**WHAT THE EXERCISE ASKS**
Go through the listing beneath and show each line containing the string "grey".

**PROVIDED DATA**
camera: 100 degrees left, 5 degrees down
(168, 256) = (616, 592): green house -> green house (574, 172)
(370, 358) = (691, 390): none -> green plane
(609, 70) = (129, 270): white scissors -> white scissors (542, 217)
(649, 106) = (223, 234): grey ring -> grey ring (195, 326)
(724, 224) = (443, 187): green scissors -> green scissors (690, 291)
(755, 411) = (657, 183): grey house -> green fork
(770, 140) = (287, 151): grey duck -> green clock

**RESPONSE TO THE EXERCISE**
(649, 106) = (223, 234): grey ring -> grey ring (195, 326)
(755, 411) = (657, 183): grey house -> green fork
(770, 140) = (287, 151): grey duck -> green clock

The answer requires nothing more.